_REQUIRED TASK_
Which lines in the material below contain the string "kern"? Copy out each of them.

=-=-=-=-=

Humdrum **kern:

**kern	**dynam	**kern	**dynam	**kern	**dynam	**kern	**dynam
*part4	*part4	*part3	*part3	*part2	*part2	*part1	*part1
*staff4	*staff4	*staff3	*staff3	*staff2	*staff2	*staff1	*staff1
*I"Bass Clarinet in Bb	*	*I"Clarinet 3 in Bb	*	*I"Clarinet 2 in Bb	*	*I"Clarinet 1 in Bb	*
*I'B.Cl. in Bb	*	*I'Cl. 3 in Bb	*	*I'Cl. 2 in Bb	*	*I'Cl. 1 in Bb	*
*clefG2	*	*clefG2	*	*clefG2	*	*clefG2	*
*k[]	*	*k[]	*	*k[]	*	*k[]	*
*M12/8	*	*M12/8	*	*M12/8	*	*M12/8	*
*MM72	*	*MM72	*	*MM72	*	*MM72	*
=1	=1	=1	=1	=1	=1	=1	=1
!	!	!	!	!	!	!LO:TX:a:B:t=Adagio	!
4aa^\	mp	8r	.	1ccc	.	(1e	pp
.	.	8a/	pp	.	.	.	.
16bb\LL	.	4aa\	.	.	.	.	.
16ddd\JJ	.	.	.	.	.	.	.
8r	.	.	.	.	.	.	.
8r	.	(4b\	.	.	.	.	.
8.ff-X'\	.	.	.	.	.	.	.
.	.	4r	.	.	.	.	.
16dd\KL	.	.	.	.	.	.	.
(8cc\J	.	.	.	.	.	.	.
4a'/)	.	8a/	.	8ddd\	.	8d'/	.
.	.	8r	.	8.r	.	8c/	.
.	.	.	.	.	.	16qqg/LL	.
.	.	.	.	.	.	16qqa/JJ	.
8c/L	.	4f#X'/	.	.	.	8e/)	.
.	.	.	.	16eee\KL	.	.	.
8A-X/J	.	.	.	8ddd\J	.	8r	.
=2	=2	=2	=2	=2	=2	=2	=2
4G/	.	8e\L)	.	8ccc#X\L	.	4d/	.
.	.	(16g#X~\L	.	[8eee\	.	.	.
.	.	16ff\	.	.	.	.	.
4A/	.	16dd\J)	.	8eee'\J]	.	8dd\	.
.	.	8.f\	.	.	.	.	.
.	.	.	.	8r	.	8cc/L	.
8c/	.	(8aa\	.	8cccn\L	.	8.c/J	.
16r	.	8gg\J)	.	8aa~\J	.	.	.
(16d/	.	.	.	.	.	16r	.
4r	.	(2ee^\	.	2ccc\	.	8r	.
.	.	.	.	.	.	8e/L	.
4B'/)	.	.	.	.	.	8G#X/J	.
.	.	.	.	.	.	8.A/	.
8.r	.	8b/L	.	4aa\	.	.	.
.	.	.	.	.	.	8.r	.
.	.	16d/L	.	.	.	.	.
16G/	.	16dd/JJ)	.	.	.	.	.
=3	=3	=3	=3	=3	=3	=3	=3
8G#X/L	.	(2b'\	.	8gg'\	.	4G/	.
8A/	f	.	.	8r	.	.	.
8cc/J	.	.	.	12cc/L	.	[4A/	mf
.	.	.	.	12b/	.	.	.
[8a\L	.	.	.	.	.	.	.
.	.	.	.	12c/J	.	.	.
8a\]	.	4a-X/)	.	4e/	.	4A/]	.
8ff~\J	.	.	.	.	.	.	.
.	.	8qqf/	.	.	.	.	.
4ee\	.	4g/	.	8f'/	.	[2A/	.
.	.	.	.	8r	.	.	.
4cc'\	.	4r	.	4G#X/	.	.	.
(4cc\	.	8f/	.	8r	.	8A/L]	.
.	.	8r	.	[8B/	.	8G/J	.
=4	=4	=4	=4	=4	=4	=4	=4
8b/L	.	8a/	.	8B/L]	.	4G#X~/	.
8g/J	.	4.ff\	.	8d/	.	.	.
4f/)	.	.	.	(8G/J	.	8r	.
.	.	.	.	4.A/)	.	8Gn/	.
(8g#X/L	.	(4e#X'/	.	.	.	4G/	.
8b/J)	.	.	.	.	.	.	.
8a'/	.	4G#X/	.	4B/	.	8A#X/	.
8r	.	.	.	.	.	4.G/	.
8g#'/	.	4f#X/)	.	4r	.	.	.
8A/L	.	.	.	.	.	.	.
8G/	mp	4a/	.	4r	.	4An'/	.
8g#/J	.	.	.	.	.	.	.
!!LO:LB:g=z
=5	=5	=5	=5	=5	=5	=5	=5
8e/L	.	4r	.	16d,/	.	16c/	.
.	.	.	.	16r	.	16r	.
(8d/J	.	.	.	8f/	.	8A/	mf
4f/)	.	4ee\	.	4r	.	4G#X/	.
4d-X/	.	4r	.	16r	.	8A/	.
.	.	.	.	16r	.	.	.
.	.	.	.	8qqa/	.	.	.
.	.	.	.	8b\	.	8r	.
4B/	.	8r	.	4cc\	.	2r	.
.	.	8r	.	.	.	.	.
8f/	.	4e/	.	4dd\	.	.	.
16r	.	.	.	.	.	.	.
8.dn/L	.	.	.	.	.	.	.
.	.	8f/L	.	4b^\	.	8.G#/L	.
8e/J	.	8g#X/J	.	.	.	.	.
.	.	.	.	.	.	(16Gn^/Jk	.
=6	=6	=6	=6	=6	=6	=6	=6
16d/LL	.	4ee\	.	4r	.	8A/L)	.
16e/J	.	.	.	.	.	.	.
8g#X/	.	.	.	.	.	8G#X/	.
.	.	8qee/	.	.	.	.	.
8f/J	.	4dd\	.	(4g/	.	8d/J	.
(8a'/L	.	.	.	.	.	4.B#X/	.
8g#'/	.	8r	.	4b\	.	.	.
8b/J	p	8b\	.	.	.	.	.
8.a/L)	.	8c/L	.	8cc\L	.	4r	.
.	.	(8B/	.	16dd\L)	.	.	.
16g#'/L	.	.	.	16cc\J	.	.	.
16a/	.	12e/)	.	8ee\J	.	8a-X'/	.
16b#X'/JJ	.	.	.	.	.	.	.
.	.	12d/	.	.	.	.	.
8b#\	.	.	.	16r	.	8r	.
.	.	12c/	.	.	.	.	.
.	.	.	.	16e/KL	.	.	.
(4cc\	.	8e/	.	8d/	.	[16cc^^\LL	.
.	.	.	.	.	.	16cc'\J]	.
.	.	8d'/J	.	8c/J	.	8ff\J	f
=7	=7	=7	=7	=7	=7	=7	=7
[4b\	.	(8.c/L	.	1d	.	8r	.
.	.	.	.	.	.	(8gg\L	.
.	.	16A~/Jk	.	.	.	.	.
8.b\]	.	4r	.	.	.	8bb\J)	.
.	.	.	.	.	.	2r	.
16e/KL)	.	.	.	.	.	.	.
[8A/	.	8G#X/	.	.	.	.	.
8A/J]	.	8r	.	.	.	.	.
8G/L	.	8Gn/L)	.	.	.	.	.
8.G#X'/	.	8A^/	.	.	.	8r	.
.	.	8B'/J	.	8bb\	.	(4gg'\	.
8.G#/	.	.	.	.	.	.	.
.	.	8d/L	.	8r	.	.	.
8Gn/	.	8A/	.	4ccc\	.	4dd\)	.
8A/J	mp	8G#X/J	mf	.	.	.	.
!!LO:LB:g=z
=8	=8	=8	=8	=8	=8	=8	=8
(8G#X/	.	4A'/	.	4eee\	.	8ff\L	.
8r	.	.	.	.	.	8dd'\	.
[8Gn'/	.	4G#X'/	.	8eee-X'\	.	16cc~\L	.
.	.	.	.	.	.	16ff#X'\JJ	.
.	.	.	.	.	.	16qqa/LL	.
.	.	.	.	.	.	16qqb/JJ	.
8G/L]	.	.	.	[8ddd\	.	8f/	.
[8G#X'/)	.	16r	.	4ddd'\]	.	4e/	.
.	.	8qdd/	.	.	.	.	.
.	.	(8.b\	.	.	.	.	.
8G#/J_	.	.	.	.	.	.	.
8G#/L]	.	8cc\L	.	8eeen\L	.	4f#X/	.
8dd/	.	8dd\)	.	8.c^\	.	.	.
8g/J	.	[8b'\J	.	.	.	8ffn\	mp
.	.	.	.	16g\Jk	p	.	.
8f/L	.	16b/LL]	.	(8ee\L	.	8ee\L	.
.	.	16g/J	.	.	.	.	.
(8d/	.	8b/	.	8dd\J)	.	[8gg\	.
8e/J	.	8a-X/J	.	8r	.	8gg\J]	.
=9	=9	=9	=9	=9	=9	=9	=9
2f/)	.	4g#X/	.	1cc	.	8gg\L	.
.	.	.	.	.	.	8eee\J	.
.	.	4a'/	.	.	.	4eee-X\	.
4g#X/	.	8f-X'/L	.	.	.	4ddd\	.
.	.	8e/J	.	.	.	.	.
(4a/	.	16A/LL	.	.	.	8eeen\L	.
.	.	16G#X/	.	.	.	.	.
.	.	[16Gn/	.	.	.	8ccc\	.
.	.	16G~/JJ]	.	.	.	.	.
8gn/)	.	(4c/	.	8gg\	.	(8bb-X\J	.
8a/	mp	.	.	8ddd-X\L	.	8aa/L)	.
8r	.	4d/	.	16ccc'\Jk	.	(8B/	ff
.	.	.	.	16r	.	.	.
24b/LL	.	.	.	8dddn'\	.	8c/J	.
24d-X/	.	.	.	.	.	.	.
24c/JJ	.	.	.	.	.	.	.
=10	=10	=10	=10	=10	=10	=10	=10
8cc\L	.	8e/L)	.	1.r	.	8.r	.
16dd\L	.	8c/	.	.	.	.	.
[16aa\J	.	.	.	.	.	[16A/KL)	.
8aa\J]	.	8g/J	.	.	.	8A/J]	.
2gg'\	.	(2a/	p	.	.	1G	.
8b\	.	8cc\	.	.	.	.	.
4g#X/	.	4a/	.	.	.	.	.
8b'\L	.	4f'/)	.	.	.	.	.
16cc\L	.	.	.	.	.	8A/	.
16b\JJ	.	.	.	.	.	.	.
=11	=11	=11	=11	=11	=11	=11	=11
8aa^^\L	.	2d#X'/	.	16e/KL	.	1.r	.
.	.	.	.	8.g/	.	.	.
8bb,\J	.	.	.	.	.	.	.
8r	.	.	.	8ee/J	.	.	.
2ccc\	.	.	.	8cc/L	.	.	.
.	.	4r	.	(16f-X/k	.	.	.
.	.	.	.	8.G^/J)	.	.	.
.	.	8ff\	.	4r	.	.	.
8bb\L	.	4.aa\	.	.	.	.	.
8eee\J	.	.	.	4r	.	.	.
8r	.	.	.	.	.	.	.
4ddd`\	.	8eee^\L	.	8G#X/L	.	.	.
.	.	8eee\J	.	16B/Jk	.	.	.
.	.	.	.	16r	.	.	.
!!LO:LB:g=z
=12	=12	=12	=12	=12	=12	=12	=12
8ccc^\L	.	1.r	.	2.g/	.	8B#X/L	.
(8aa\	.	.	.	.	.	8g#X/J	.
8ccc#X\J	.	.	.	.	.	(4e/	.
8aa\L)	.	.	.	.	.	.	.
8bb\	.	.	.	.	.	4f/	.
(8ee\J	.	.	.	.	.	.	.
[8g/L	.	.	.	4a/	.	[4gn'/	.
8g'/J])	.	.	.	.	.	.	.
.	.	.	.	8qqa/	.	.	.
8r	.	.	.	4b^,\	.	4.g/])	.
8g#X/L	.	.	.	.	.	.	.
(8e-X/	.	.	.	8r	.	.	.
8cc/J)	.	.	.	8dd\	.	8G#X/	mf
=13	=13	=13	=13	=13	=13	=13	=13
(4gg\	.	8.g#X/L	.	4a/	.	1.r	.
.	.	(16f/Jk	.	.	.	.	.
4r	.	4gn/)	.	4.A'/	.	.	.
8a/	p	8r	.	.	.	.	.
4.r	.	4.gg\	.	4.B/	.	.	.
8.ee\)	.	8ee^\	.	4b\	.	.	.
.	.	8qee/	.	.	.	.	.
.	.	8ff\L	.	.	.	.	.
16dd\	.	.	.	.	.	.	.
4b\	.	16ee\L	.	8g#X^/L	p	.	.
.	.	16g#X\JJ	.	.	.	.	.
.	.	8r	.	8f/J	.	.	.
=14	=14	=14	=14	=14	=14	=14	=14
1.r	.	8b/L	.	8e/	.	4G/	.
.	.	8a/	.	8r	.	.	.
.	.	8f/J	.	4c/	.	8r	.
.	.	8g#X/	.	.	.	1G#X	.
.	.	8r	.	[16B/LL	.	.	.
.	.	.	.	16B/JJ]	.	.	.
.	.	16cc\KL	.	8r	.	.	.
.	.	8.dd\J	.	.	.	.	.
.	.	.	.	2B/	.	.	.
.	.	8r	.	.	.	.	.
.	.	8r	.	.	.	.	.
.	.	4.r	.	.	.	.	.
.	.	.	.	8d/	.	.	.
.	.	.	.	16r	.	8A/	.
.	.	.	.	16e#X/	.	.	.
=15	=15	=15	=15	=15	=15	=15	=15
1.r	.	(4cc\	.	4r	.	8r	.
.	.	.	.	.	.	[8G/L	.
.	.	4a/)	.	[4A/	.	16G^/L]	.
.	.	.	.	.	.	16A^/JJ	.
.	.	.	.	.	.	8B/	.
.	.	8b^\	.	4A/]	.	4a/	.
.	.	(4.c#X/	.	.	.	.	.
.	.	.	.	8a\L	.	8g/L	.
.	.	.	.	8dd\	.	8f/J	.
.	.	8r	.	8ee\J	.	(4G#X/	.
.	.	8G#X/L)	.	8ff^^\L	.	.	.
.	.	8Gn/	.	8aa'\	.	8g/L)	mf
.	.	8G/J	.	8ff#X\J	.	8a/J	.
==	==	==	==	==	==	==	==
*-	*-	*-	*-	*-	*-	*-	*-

=-=-=-=-=

_CORRECT RESULT_
Humdrum **kern:
**kern	**dynam	**kern	**dynam	**kern	**dynam	**kern	**dynam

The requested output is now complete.